• _Region labeling records_
>> Start
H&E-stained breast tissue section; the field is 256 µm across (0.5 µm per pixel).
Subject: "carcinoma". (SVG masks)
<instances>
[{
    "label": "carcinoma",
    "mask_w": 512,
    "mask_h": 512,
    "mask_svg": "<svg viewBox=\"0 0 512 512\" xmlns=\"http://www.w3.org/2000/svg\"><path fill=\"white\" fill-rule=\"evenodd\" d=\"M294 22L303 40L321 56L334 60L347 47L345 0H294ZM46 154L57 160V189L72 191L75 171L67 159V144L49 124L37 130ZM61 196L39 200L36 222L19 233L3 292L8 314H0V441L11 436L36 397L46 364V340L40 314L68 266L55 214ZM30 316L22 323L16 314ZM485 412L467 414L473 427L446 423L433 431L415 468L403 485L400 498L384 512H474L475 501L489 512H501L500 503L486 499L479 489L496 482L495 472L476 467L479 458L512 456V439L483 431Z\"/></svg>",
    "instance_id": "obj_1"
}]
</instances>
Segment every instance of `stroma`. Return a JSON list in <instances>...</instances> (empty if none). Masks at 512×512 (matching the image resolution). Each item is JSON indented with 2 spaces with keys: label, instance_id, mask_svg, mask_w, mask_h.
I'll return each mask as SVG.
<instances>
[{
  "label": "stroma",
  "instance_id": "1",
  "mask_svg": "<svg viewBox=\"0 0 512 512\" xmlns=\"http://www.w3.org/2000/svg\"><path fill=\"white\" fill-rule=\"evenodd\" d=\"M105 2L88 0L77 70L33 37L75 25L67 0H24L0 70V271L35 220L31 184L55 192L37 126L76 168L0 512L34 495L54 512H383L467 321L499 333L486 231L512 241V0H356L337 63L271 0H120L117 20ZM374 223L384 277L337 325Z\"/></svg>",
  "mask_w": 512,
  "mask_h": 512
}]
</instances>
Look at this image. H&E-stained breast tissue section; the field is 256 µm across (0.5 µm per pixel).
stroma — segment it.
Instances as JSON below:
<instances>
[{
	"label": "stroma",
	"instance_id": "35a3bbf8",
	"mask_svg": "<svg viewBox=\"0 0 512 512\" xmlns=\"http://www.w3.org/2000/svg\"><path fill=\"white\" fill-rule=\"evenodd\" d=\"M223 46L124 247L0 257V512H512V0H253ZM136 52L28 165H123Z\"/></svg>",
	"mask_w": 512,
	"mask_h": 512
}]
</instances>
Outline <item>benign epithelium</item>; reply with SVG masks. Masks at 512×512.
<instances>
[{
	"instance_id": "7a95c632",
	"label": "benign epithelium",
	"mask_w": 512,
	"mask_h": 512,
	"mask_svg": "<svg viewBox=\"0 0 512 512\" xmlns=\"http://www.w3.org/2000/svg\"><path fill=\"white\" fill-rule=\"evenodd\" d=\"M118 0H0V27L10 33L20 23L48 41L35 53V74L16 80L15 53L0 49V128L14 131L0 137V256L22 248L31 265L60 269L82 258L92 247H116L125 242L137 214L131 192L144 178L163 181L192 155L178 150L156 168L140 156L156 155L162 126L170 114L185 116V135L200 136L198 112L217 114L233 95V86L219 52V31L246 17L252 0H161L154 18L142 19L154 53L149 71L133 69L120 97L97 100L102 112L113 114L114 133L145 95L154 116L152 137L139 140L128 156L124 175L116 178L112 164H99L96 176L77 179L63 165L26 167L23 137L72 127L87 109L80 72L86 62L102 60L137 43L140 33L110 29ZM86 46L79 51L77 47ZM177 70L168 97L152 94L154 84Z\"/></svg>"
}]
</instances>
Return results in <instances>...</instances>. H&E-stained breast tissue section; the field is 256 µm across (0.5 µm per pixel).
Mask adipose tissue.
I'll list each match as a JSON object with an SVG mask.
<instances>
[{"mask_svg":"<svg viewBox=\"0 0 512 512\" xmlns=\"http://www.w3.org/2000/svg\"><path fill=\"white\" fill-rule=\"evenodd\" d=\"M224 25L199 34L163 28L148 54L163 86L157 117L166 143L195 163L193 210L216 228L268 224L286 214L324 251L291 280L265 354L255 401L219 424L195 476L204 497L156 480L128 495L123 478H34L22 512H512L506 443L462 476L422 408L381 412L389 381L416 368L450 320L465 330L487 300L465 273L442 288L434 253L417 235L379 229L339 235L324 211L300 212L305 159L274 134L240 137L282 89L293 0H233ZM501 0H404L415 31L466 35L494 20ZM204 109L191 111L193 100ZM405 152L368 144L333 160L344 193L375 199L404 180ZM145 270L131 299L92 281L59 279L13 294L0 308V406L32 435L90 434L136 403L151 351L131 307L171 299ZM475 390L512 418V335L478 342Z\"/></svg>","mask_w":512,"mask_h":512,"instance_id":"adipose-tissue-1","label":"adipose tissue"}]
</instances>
>> End
Each record must be returned exactly as it is written.

H&E-stained breast tissue section; the field is 256 µm across (0.5 µm per pixel).
Subject: "carcinoma". (SVG masks)
<instances>
[{
    "label": "carcinoma",
    "mask_w": 512,
    "mask_h": 512,
    "mask_svg": "<svg viewBox=\"0 0 512 512\" xmlns=\"http://www.w3.org/2000/svg\"><path fill=\"white\" fill-rule=\"evenodd\" d=\"M294 22L303 40L321 56L334 60L347 47L345 0H294ZM46 154L57 160V189L72 191L75 171L67 159V144L49 124L37 130ZM61 196L39 200L36 222L19 233L3 292L8 314H0V441L11 436L36 397L46 364V340L40 314L68 266L55 214ZM30 316L22 323L16 314ZM485 412L467 414L473 427L446 423L433 431L415 468L403 485L400 498L384 512H474L475 501L489 512H501L500 503L486 499L479 489L496 482L495 472L476 467L479 458L512 456V439L483 431Z\"/></svg>",
    "instance_id": "obj_1"
}]
</instances>
Segment every instance of `stroma`. Return a JSON list in <instances>...</instances> (empty if none). Masks at 512×512 (matching the image resolution). Each item is JSON indented with 2 spaces with keys: label, instance_id, mask_svg, mask_w, mask_h.
I'll return each mask as SVG.
<instances>
[{
  "label": "stroma",
  "instance_id": "1",
  "mask_svg": "<svg viewBox=\"0 0 512 512\" xmlns=\"http://www.w3.org/2000/svg\"><path fill=\"white\" fill-rule=\"evenodd\" d=\"M105 2L88 0L77 70L33 37L75 25L67 0H24L0 70V271L35 220L31 184L55 192L37 126L76 168L0 512L34 495L54 512H383L467 321L499 333L486 231L512 241V0H356L337 63L271 0H120L117 20ZM374 223L384 277L337 325Z\"/></svg>",
  "mask_w": 512,
  "mask_h": 512
}]
</instances>
Look at this image. H&E-stained breast tissue section; the field is 256 µm across (0.5 µm per pixel).
stroma — segment it.
Instances as JSON below:
<instances>
[{
	"label": "stroma",
	"instance_id": "35a3bbf8",
	"mask_svg": "<svg viewBox=\"0 0 512 512\" xmlns=\"http://www.w3.org/2000/svg\"><path fill=\"white\" fill-rule=\"evenodd\" d=\"M223 46L124 247L0 257V512H512V0H253ZM136 52L28 165H123Z\"/></svg>",
	"mask_w": 512,
	"mask_h": 512
}]
</instances>
Outline <item>benign epithelium</item>; reply with SVG masks. Masks at 512×512.
<instances>
[{
	"instance_id": "7a95c632",
	"label": "benign epithelium",
	"mask_w": 512,
	"mask_h": 512,
	"mask_svg": "<svg viewBox=\"0 0 512 512\" xmlns=\"http://www.w3.org/2000/svg\"><path fill=\"white\" fill-rule=\"evenodd\" d=\"M118 0H0V27L10 33L20 23L48 41L35 53V74L16 80L15 53L0 49V128L14 131L0 137V256L22 248L31 265L60 269L82 258L92 247H116L125 242L137 214L131 192L144 178L163 181L192 155L178 150L156 168L140 156L156 155L162 126L170 114L185 116V135L200 136L198 112L217 114L233 95V86L219 52V31L246 17L252 0H161L154 18L142 19L154 53L149 71L133 69L120 97L97 100L102 112L113 114L114 133L145 95L154 116L152 137L139 140L128 156L124 175L116 178L112 164H99L96 176L77 179L63 165L26 167L23 137L72 127L87 109L80 72L86 62L102 60L137 43L140 33L110 29ZM86 46L79 51L77 47ZM177 70L168 97L152 94L154 84Z\"/></svg>"
}]
</instances>
Return results in <instances>...</instances>. H&E-stained breast tissue section; the field is 256 µm across (0.5 µm per pixel).
Mask adipose tissue.
I'll list each match as a JSON object with an SVG mask.
<instances>
[{"mask_svg":"<svg viewBox=\"0 0 512 512\" xmlns=\"http://www.w3.org/2000/svg\"><path fill=\"white\" fill-rule=\"evenodd\" d=\"M224 25L199 34L163 28L148 54L163 86L157 117L166 143L195 163L193 210L216 228L268 224L286 214L324 251L291 280L265 354L255 401L219 424L195 476L204 497L156 480L128 495L123 478H34L22 512H512L506 443L462 476L422 408L381 412L389 381L416 368L450 320L465 330L487 300L465 273L442 288L434 253L417 235L379 229L339 235L324 211L300 212L305 159L274 134L240 137L282 89L293 0H233ZM501 0H404L415 31L466 35L494 20ZM204 109L191 111L193 100ZM405 152L368 144L333 160L344 193L375 199L404 180ZM145 270L131 299L92 281L59 279L13 294L0 308V406L32 435L90 434L136 403L151 351L131 307L171 299ZM475 390L512 418V335L478 342Z\"/></svg>","mask_w":512,"mask_h":512,"instance_id":"adipose-tissue-1","label":"adipose tissue"}]
</instances>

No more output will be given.